(Modification records)
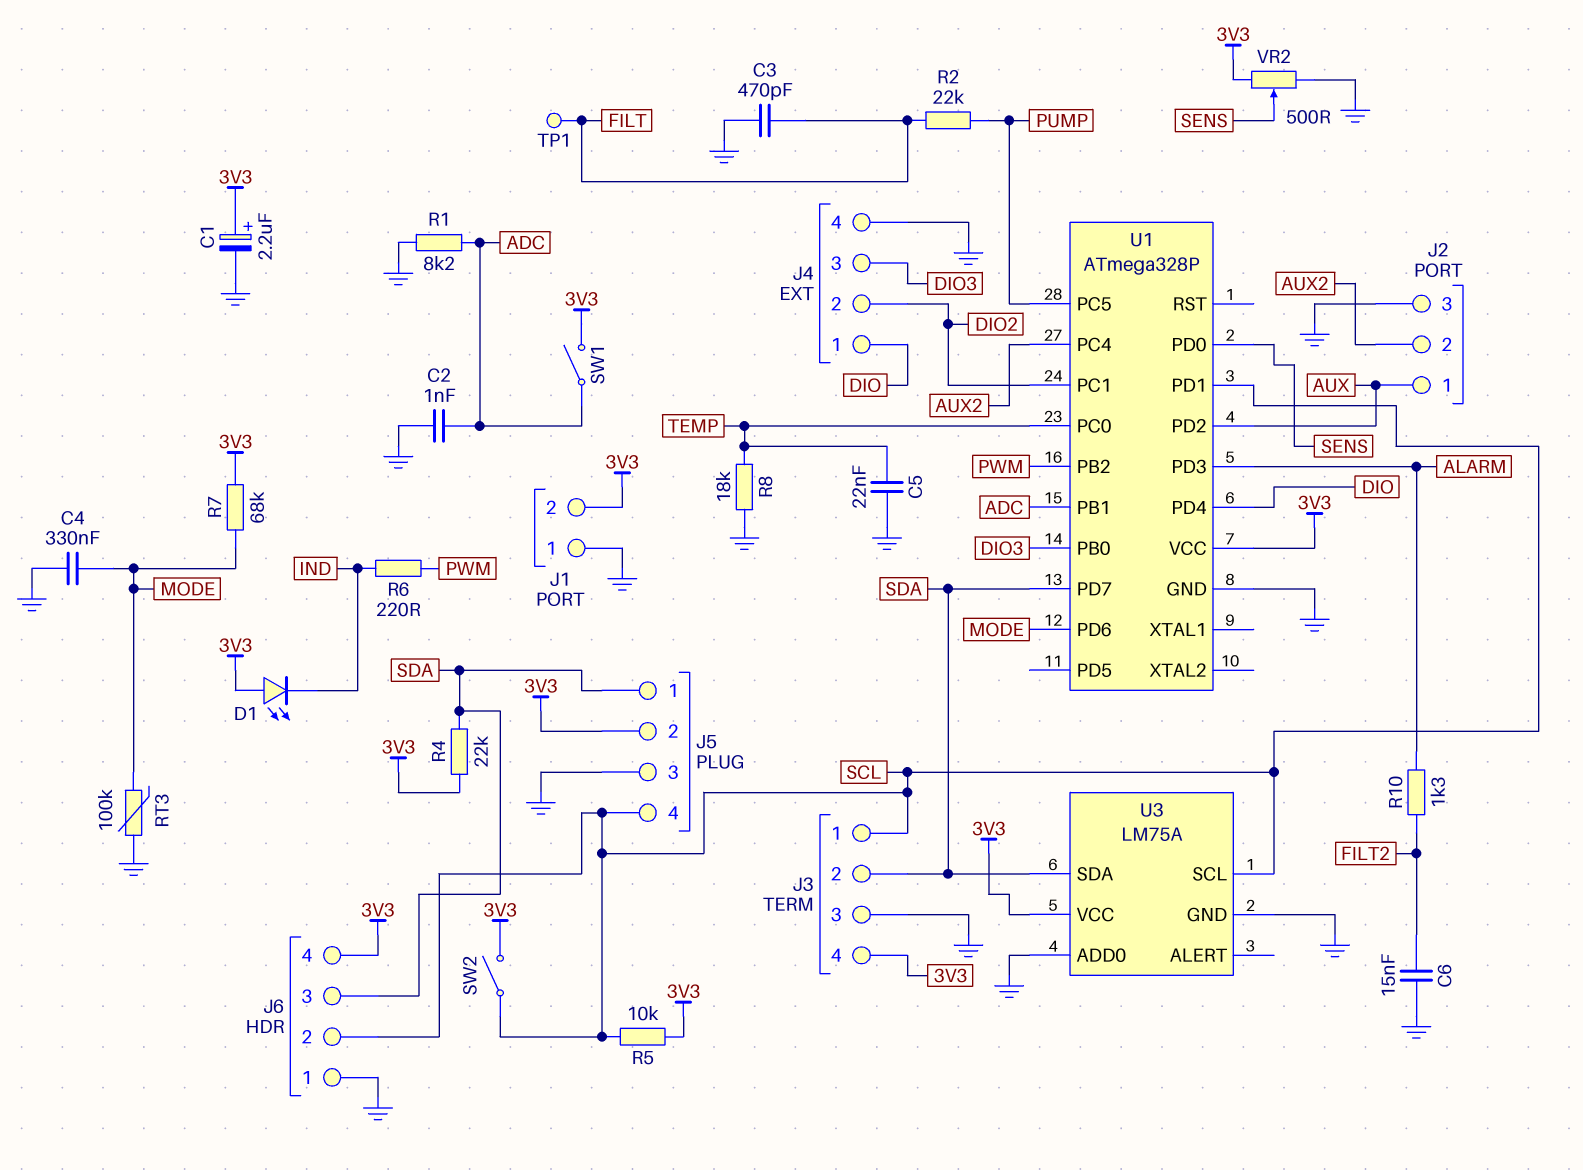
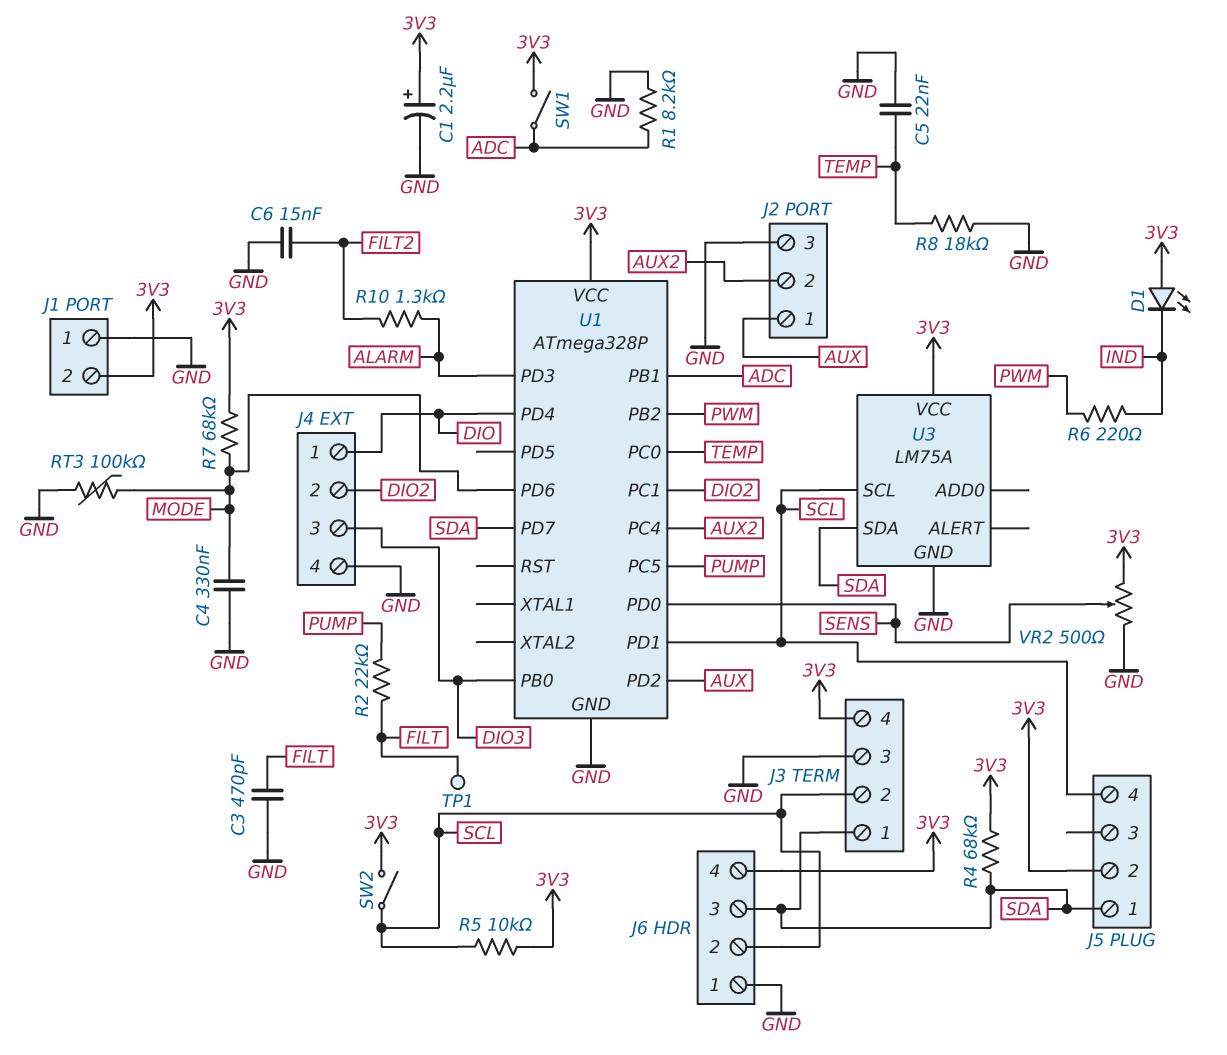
C2: 1nF (ADC, GND) -> none
J3 pin 1: SCL -> SDA
J3 pin 2: SDA -> SCL
J5 pin 3: GND -> none
R4: 22k (3V3, SDA) -> 68k (3V3, SDA)
U3 pin ADD0: GND -> none

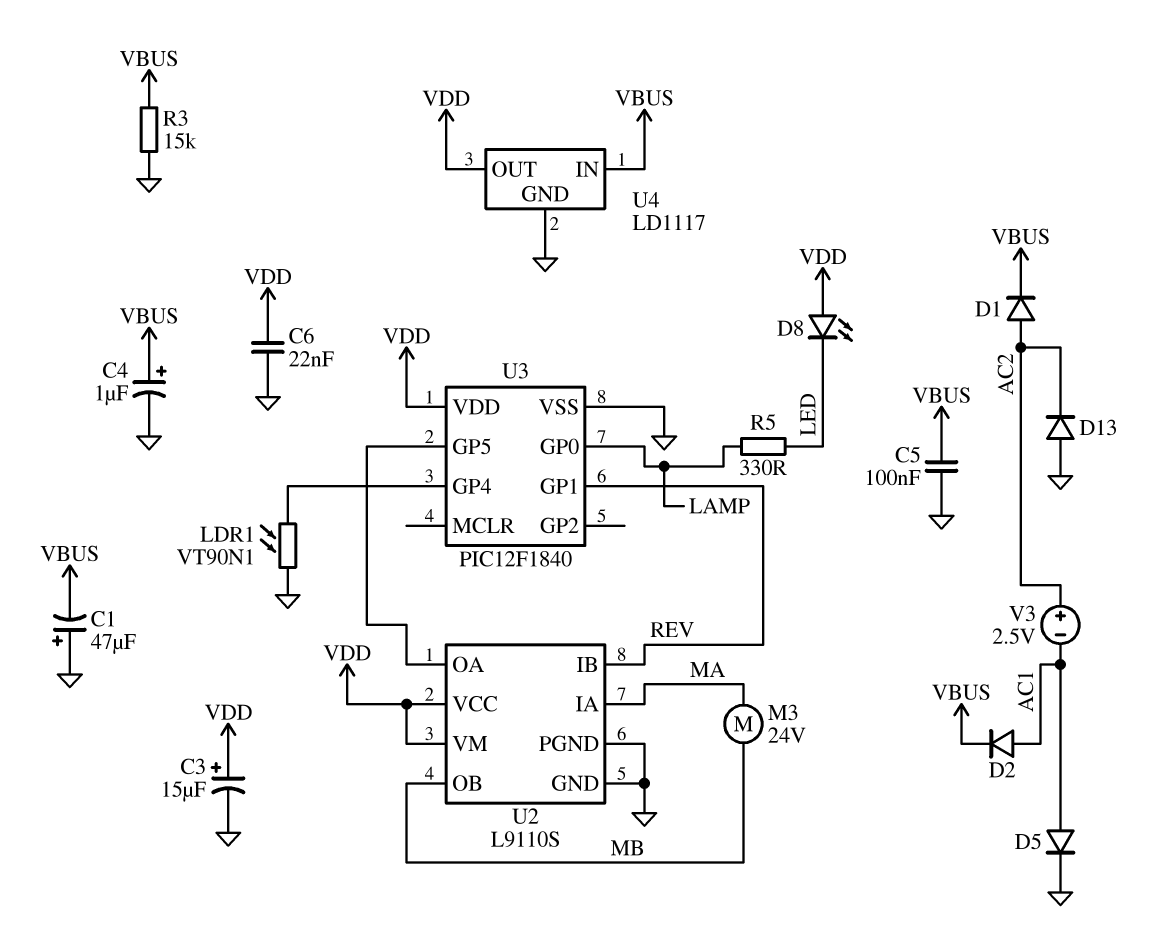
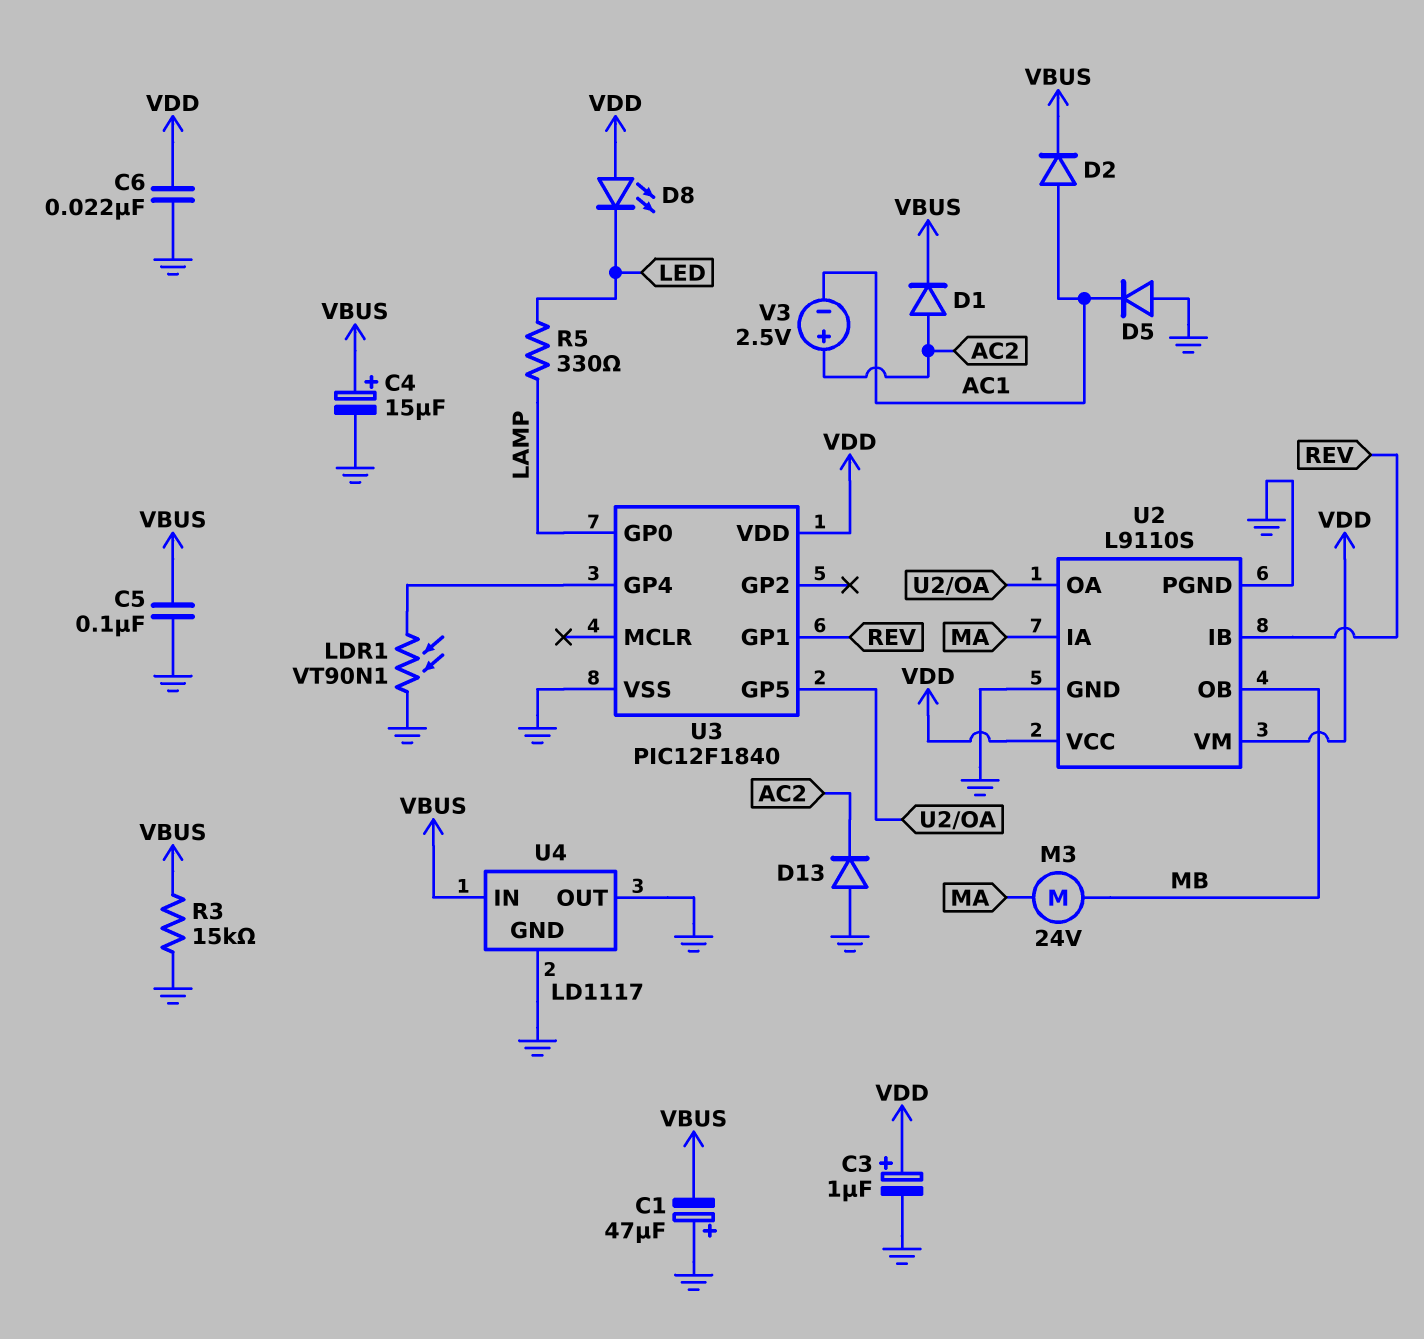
C3: 15uF (plus VDD, minus GND) -> 1uF (plus VDD, minus GND)
C4: 1uF (plus VBUS, minus GND) -> 15uF (plus VBUS, minus GND)
D5: diode (A AC1, K GND) -> diode (A GND, K AC1)
U4 pin OUT: VDD -> GND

_WHAT TO WORK ON_: Repeat the records above exactly, omitting every picture.

_TASK RESULT_:
C2: 1nF (ADC, GND) -> none
J3 pin 1: SCL -> SDA
J3 pin 2: SDA -> SCL
J5 pin 3: GND -> none
R4: 22k (3V3, SDA) -> 68k (3V3, SDA)
U3 pin ADD0: GND -> none

C3: 15uF (plus VDD, minus GND) -> 1uF (plus VDD, minus GND)
C4: 1uF (plus VBUS, minus GND) -> 15uF (plus VBUS, minus GND)
D5: diode (A AC1, K GND) -> diode (A GND, K AC1)
U4 pin OUT: VDD -> GND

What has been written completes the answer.